Exercise goal: The entries below hold a line with "none -> grey drum [368,34,420,89]" and a line with "orange carrot [658,245,780,277]". Return those lines and all that lie between them, exactly and only.

+++

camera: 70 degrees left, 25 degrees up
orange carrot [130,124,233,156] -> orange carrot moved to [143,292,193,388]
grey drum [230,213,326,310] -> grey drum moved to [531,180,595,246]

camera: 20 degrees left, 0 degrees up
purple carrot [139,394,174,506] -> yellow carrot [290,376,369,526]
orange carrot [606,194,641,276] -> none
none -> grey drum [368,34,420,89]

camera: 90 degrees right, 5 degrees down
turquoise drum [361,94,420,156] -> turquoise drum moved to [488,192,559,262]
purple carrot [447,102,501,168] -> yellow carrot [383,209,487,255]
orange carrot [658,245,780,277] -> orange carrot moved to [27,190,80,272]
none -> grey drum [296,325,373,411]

+++

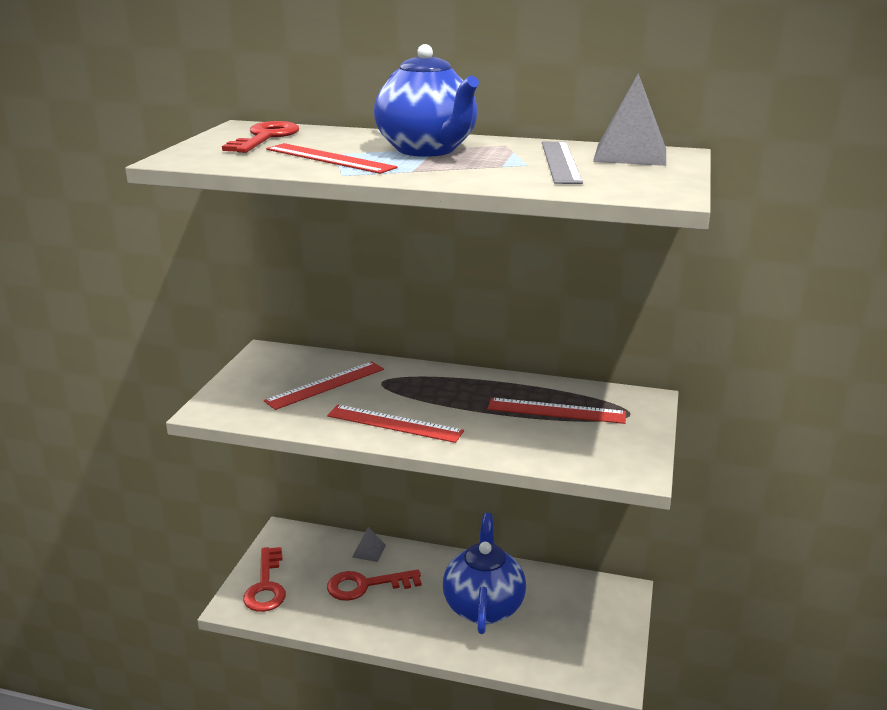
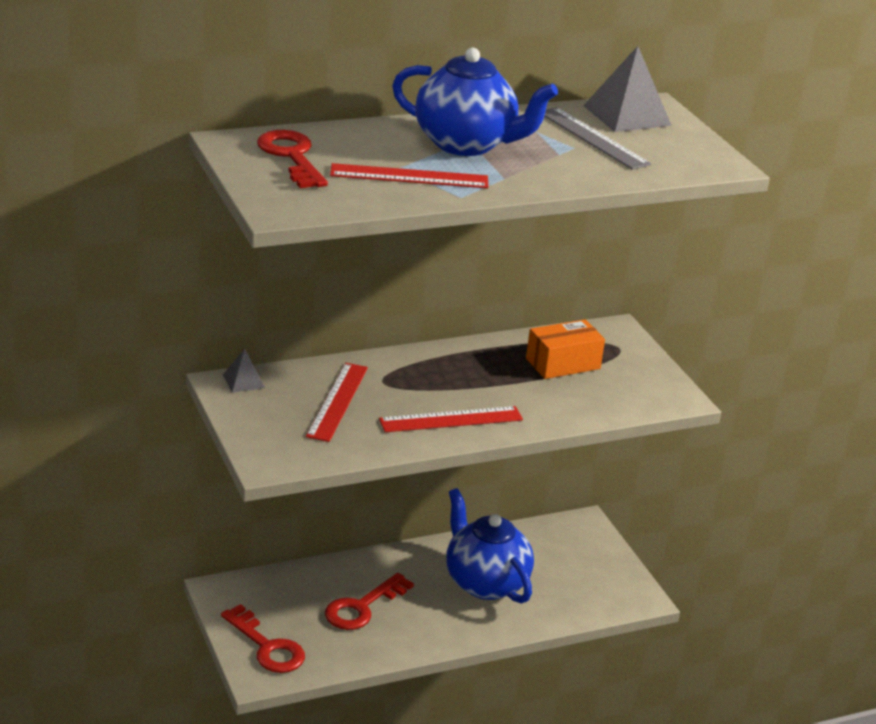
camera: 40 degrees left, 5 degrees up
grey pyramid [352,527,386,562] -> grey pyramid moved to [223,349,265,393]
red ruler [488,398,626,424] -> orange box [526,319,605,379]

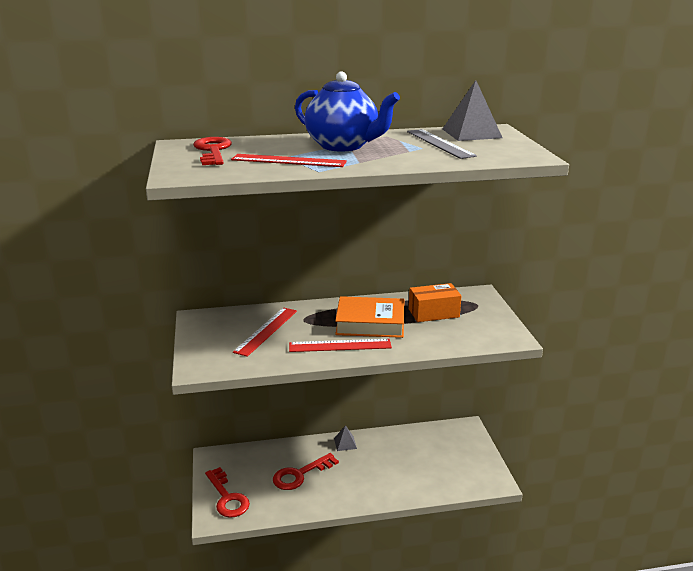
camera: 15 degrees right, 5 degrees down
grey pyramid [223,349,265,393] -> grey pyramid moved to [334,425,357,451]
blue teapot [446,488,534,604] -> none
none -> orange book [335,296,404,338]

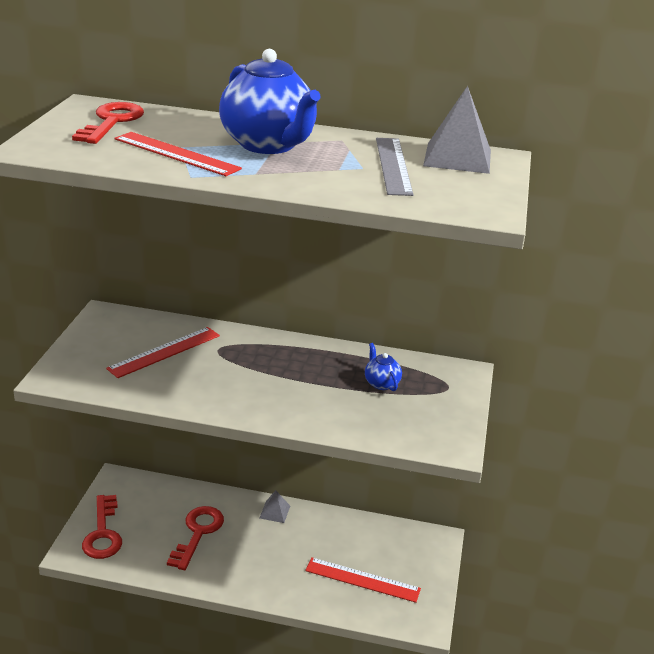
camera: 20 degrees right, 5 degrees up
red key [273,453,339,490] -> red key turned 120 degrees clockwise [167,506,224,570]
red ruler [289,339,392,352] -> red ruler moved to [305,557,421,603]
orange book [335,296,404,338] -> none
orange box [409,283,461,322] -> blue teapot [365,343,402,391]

+++

Answer space:
none -> grey drum [368,34,420,89]

camera: 90 degrees right, 5 degrees down
turquoise drum [361,94,420,156] -> turquoise drum moved to [488,192,559,262]
purple carrot [447,102,501,168] -> yellow carrot [383,209,487,255]
orange carrot [658,245,780,277] -> orange carrot moved to [27,190,80,272]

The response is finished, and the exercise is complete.